Object matching data:
· · · · · · ·
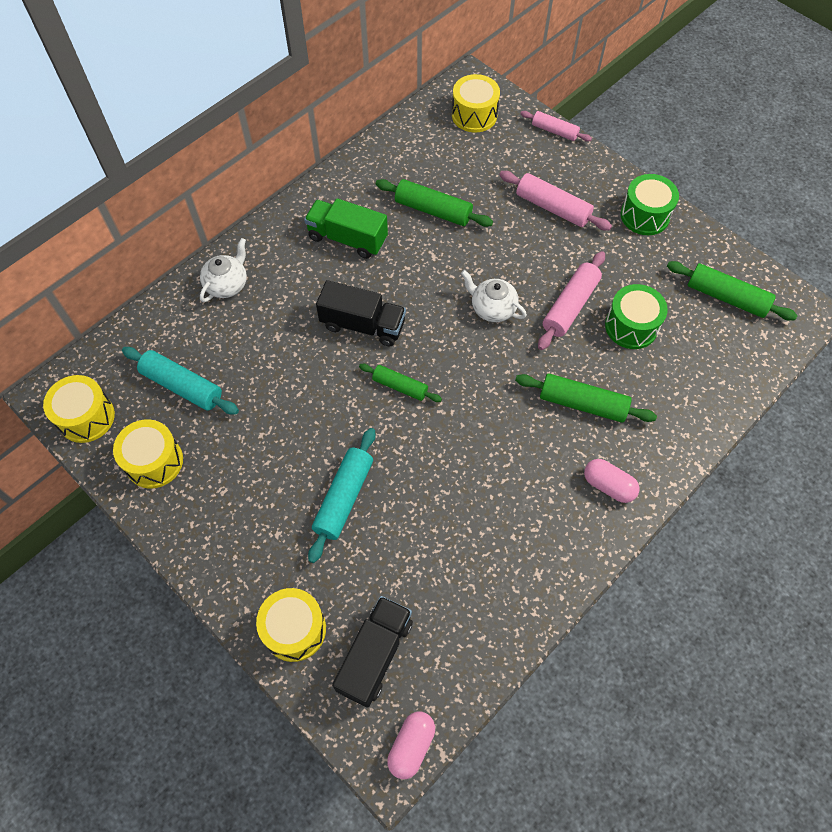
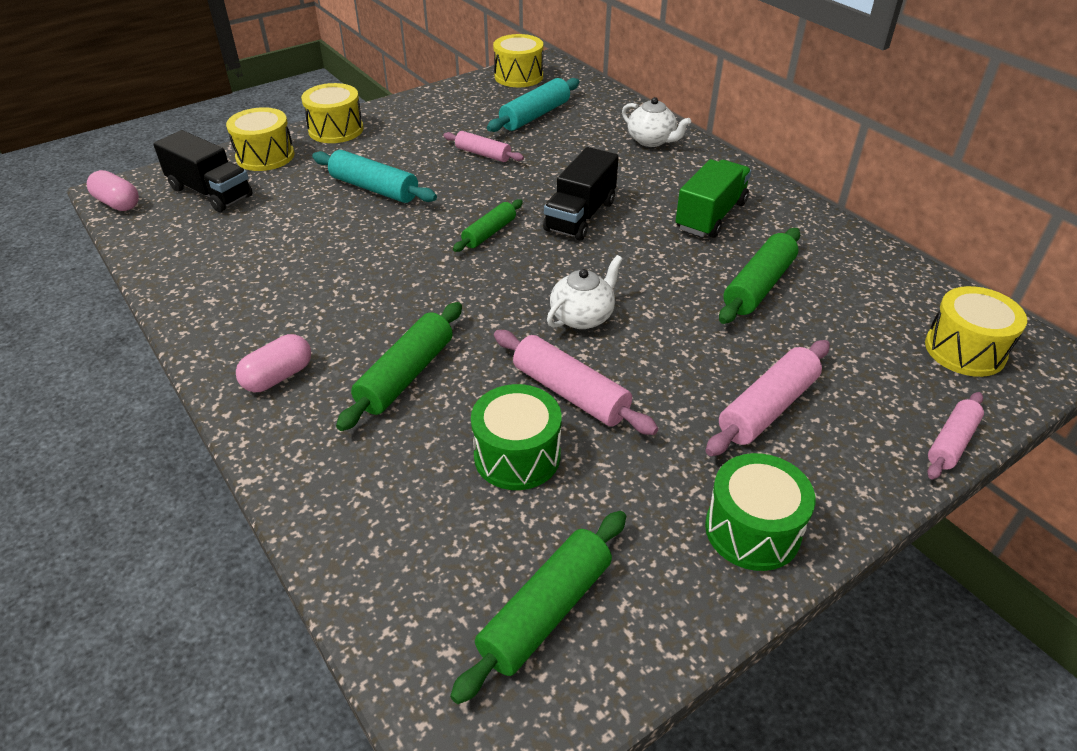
camera: 100 degrees right, 20 degrees down
(154, 461) = (462, 102): yellow drum -> yellow drum (336, 130)
(267, 418) = (483, 154): none -> pink rolling pin

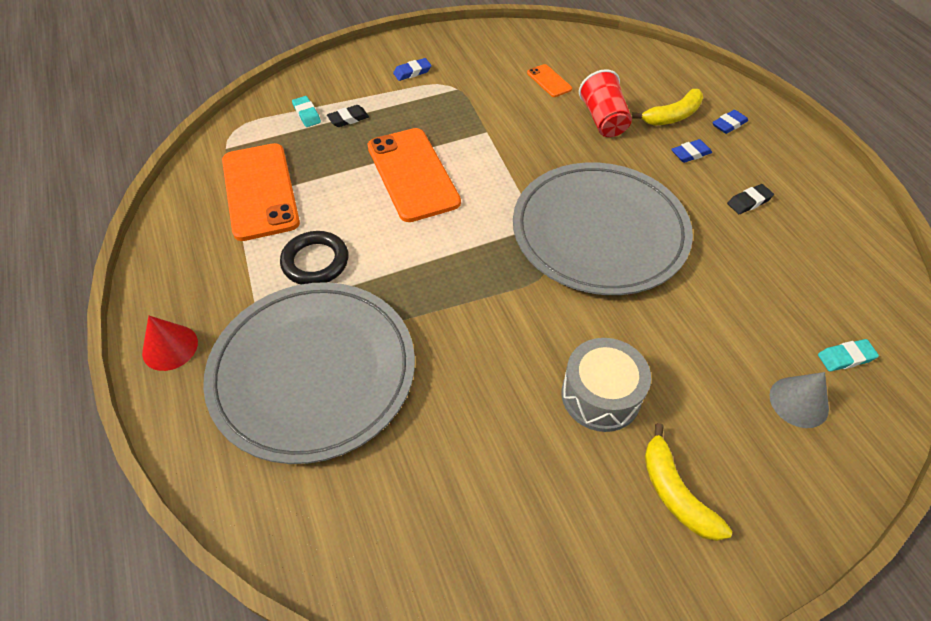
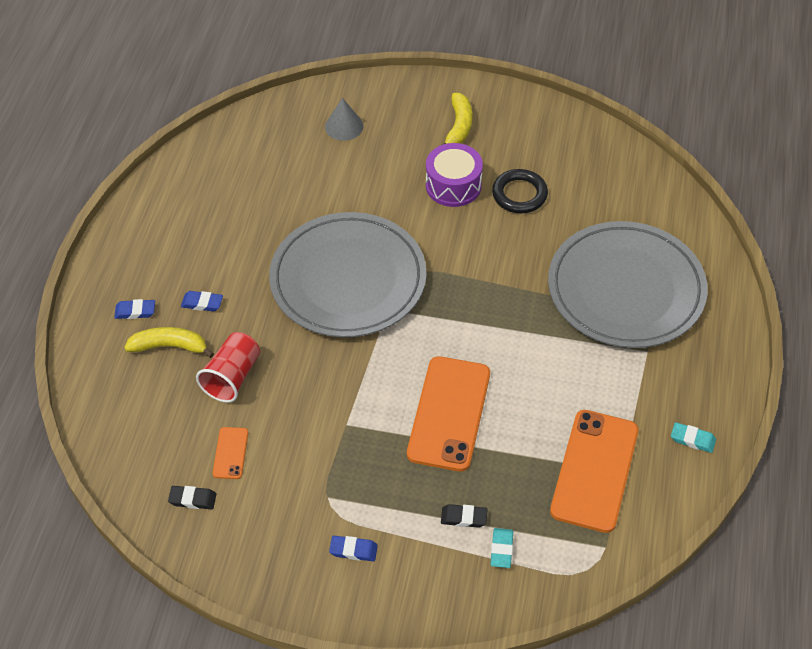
camera: 145 degrees left, 0 degrees up
(170, 347) = (720, 359): red cone -> none
(315, 262) = (581, 372): black ring -> black ring (519, 194)
(600, 395) = (453, 185): grey drum -> purple drum
(749, 202) = (212, 242): black eraser -> black eraser (192, 499)
(845, 357) = (288, 130): turquoise eraser -> turquoise eraser (692, 439)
· · · · · · ·
INSTRUCTIONS TO FOLLOW:
Whenever a line of the records holds the string "black", pick it out and copy it.

RESULT BELOW:
(315, 262) = (581, 372): black ring -> black ring (519, 194)
(749, 202) = (212, 242): black eraser -> black eraser (192, 499)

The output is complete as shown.